(begin)
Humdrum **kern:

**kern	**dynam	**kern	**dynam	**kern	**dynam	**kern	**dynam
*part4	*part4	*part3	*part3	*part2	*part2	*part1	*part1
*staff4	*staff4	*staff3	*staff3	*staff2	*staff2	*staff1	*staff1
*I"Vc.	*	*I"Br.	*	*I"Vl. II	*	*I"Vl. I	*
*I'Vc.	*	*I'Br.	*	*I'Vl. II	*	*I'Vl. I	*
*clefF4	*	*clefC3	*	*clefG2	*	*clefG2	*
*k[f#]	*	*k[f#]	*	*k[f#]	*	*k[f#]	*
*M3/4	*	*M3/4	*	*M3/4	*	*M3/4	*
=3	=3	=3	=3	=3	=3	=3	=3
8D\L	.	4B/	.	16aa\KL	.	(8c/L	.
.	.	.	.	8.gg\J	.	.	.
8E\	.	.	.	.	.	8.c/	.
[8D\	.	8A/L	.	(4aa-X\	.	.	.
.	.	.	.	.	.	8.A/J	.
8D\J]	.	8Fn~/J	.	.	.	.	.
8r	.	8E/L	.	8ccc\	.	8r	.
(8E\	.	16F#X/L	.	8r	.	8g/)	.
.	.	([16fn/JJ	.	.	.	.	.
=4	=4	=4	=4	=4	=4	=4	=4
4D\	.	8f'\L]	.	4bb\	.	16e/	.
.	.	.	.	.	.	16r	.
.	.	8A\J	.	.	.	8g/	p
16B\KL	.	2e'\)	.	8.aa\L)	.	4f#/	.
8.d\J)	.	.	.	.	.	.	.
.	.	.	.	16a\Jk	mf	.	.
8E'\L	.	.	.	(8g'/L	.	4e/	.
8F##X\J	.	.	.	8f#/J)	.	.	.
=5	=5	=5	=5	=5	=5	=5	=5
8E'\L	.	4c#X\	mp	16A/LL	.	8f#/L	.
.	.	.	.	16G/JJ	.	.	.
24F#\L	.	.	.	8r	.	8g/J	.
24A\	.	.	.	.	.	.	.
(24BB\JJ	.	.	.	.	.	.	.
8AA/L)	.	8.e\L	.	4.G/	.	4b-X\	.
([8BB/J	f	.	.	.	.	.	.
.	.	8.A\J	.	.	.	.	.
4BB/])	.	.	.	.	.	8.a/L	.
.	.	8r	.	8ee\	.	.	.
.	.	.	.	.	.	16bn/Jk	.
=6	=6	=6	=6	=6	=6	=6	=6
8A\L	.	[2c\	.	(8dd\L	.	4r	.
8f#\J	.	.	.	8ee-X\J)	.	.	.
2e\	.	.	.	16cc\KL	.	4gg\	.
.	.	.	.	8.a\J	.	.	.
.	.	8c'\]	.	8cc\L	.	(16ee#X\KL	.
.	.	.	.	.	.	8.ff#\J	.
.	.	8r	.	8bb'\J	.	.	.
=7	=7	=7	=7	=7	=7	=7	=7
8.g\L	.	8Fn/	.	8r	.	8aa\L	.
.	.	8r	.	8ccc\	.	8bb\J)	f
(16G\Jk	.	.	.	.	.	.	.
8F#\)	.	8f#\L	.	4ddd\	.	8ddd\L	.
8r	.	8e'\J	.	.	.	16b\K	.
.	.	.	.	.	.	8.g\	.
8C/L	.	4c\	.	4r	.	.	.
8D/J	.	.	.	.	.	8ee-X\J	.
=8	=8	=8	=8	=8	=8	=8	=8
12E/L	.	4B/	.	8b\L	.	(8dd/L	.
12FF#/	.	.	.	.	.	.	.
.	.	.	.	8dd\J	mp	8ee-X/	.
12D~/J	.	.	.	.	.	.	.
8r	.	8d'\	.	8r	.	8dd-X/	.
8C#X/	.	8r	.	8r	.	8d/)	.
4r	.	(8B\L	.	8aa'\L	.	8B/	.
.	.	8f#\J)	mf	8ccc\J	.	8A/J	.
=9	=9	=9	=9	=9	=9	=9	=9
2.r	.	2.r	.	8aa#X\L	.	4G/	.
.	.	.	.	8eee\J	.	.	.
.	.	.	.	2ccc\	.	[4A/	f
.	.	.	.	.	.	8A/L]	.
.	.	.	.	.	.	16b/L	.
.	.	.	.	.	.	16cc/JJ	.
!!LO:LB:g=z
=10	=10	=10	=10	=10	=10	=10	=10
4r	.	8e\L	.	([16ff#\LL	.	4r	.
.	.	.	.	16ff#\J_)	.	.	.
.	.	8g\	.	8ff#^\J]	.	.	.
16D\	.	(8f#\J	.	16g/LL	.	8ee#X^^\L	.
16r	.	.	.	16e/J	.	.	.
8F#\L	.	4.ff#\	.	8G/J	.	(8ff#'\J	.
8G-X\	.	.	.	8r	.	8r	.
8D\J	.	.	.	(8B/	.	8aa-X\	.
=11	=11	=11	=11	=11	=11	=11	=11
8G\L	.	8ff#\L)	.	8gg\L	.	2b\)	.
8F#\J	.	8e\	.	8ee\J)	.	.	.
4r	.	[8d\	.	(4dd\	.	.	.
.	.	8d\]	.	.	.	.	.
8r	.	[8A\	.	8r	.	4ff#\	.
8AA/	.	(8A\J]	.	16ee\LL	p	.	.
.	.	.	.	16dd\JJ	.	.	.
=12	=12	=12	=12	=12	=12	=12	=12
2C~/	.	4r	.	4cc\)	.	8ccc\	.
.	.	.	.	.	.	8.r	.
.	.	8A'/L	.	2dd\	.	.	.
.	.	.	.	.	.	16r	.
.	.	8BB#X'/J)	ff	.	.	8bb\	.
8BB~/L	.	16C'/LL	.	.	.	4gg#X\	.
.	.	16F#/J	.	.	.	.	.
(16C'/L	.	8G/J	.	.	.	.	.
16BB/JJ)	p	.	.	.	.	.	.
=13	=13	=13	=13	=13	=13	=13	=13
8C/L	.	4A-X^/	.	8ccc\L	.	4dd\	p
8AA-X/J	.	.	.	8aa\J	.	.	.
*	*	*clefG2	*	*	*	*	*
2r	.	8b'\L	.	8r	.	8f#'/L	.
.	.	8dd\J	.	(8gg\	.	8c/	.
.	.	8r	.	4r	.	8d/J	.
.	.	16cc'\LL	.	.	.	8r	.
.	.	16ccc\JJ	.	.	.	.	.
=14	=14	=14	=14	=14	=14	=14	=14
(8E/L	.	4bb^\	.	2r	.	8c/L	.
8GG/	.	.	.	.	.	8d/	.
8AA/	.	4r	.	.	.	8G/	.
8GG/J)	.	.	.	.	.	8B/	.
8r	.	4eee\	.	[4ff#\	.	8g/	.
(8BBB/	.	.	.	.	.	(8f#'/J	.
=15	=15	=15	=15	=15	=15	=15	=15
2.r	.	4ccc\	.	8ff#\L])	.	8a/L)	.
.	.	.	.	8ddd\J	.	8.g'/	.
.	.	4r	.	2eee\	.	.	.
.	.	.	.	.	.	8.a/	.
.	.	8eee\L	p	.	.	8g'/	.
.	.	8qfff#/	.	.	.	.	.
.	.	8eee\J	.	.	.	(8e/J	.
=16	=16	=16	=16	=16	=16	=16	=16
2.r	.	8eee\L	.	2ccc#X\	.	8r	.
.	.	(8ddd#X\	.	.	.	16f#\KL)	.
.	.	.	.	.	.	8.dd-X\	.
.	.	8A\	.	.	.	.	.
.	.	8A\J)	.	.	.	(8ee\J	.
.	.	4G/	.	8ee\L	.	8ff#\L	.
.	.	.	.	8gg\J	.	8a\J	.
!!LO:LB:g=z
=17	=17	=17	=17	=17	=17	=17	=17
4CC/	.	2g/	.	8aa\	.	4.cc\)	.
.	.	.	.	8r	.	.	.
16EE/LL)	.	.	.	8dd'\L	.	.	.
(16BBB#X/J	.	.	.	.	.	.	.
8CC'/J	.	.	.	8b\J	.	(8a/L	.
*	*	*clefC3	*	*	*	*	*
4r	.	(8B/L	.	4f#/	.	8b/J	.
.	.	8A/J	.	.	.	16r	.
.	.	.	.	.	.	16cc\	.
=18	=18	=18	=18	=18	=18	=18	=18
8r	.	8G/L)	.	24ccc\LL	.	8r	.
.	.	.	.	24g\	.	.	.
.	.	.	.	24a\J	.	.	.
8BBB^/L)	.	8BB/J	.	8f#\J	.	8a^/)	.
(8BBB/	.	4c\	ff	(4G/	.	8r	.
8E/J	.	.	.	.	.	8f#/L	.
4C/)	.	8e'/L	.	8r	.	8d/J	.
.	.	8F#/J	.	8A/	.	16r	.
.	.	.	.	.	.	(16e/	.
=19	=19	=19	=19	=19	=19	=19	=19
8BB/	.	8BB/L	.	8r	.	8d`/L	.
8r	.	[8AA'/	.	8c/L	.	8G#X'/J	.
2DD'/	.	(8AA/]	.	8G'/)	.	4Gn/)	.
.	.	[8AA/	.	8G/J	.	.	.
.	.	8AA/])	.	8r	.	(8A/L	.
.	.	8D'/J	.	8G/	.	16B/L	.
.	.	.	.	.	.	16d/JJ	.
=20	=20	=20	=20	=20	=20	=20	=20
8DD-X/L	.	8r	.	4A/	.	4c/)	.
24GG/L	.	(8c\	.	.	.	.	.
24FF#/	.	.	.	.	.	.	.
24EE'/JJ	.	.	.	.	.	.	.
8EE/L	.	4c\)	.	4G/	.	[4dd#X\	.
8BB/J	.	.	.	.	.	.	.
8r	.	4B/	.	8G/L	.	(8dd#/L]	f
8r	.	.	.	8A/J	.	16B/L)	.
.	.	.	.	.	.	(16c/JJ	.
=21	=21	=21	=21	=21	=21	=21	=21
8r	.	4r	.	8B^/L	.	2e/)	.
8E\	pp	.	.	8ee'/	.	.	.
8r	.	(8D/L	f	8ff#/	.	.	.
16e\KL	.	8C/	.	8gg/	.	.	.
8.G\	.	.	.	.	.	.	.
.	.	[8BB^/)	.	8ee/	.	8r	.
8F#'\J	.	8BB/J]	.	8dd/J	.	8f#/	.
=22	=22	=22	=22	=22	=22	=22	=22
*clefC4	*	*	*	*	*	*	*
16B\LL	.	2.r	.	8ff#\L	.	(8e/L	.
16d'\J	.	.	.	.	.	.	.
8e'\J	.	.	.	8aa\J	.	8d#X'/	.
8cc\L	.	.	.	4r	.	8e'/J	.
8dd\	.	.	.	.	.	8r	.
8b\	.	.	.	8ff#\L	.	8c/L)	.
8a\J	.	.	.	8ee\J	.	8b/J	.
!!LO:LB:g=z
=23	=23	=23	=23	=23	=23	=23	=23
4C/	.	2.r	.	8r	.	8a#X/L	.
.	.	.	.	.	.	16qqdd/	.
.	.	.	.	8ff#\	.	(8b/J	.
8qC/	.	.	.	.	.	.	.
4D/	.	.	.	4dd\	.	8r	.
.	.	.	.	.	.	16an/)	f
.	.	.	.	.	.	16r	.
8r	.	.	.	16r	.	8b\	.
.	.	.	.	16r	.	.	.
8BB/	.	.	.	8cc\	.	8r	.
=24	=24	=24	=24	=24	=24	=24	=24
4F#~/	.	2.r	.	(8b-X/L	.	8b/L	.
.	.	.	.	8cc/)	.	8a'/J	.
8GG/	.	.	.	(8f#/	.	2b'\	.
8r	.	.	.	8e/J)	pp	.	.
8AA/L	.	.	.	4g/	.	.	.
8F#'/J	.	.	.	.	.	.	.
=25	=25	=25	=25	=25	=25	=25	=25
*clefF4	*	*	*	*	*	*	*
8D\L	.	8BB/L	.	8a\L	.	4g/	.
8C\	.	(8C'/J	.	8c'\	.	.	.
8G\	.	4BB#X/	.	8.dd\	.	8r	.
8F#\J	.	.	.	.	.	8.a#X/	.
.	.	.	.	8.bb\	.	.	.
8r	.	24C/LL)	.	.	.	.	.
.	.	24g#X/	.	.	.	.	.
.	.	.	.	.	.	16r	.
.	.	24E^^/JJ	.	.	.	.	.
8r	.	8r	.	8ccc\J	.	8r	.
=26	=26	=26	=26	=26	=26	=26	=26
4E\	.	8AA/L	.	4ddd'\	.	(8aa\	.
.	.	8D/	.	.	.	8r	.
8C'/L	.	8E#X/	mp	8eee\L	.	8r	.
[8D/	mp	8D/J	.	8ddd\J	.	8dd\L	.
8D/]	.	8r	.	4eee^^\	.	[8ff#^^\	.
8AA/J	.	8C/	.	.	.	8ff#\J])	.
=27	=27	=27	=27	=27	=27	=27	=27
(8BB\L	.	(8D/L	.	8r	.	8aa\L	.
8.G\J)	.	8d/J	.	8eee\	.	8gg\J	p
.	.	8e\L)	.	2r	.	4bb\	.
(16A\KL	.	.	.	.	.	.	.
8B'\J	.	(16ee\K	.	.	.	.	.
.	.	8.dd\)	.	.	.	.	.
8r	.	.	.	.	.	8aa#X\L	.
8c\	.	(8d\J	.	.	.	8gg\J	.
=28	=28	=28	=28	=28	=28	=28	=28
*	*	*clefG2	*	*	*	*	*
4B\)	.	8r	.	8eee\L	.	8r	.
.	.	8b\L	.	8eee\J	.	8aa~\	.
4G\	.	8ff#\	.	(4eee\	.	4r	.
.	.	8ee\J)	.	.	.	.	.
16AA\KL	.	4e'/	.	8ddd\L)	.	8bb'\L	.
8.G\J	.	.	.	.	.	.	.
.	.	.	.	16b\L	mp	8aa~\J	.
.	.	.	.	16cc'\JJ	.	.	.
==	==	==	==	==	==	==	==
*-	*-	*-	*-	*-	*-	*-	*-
(end)
• **TASK INSTRUCTIONS**
List each line in the entries above that contains the string "kern".

• **EXERCISE RESPONSE**
Humdrum **kern:
**kern	**dynam	**kern	**dynam	**kern	**dynam	**kern	**dynam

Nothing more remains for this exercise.